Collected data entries
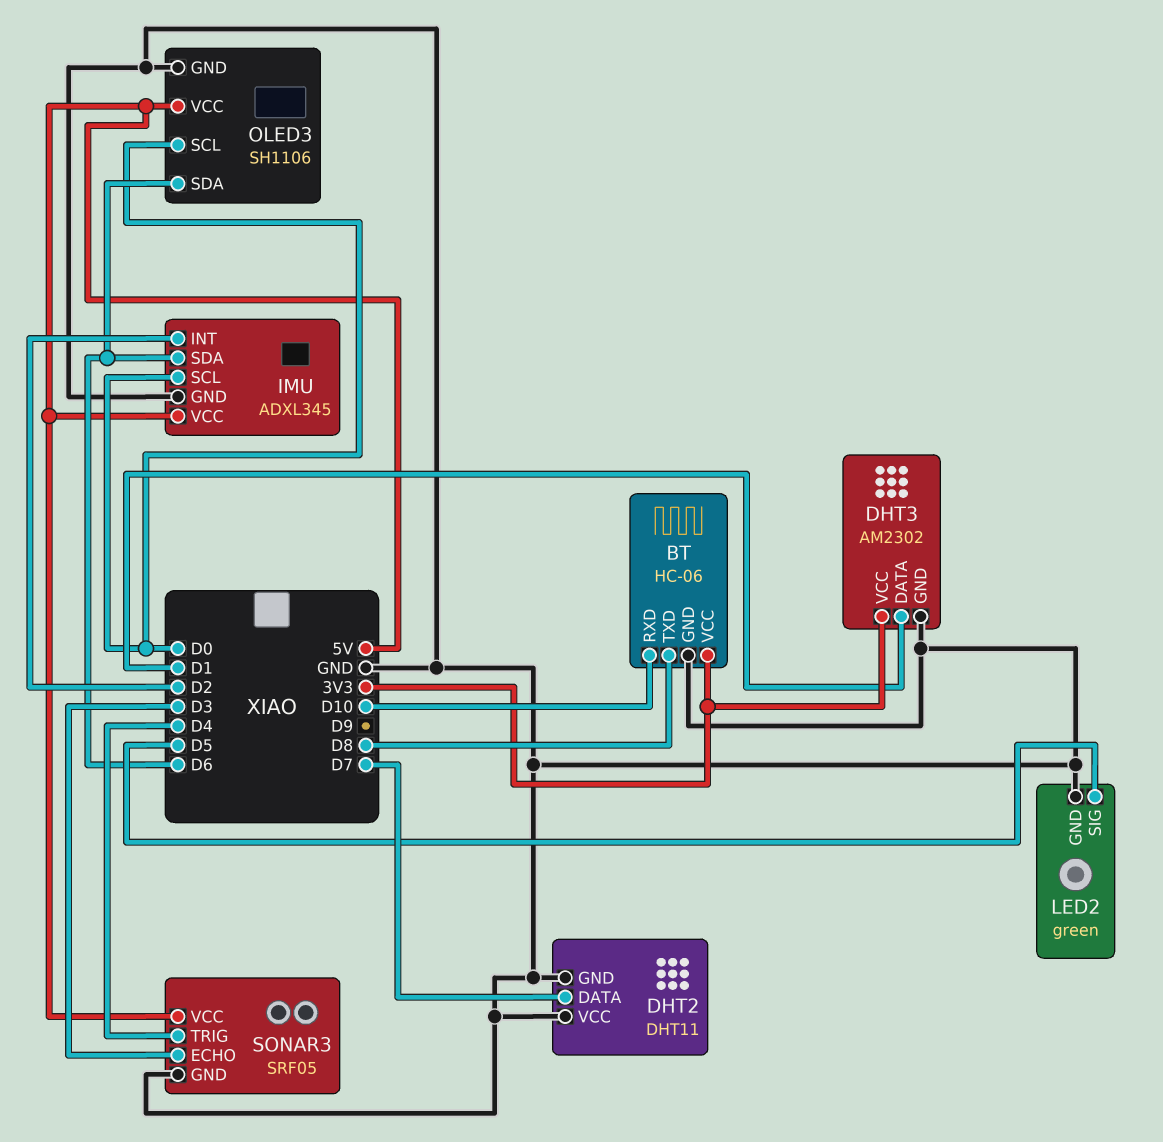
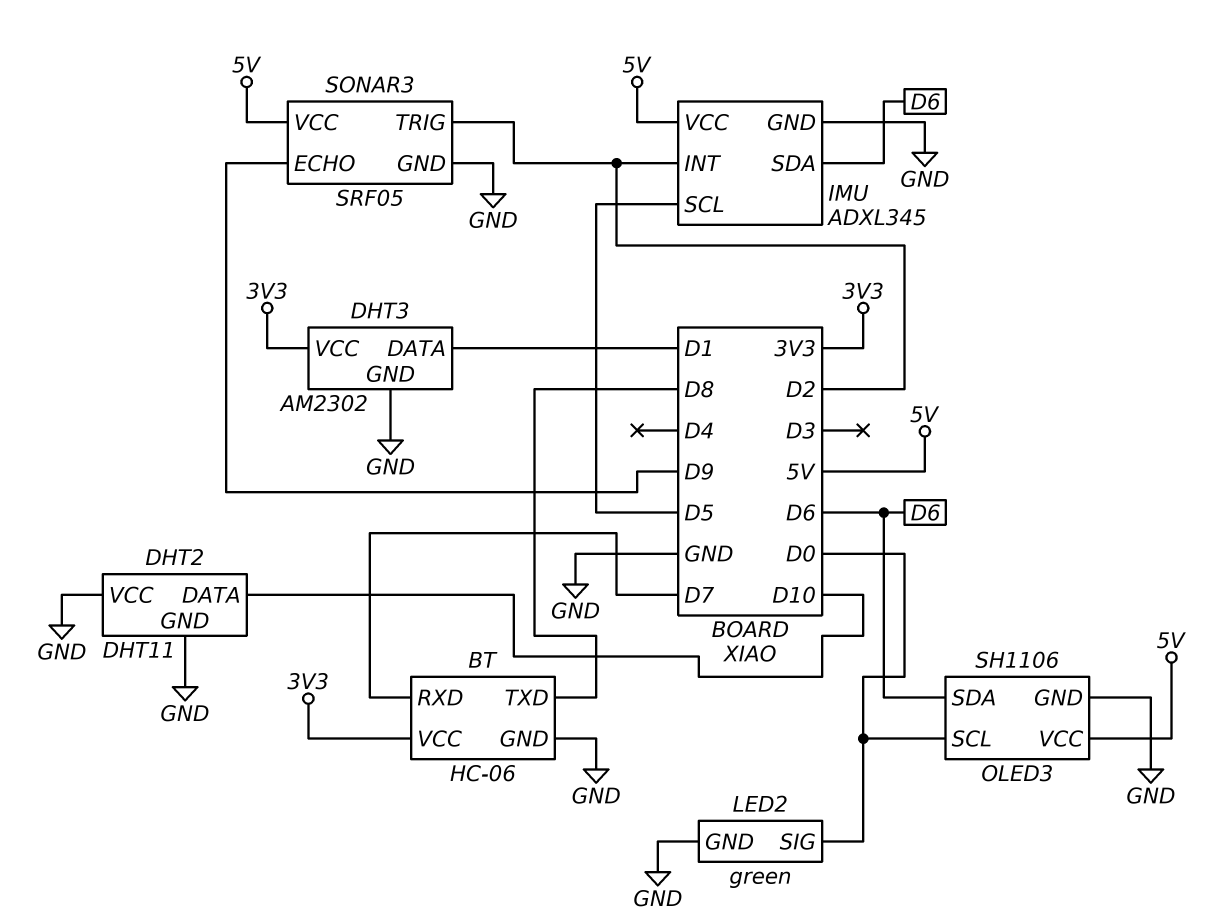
BT pin RXD: D10 -> D7
DHT2 pin DATA: D7 -> D10
IMU pin SCL: D0 -> D5
LED2 pin SIG: D5 -> D0
SONAR3 pin ECHO: D3 -> D9
SONAR3 pin TRIG: D4 -> D2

Task instructions:
Every line above should be copied exactly, apart from any pictures.

Answer box:
BT pin RXD: D10 -> D7
DHT2 pin DATA: D7 -> D10
IMU pin SCL: D0 -> D5
LED2 pin SIG: D5 -> D0
SONAR3 pin ECHO: D3 -> D9
SONAR3 pin TRIG: D4 -> D2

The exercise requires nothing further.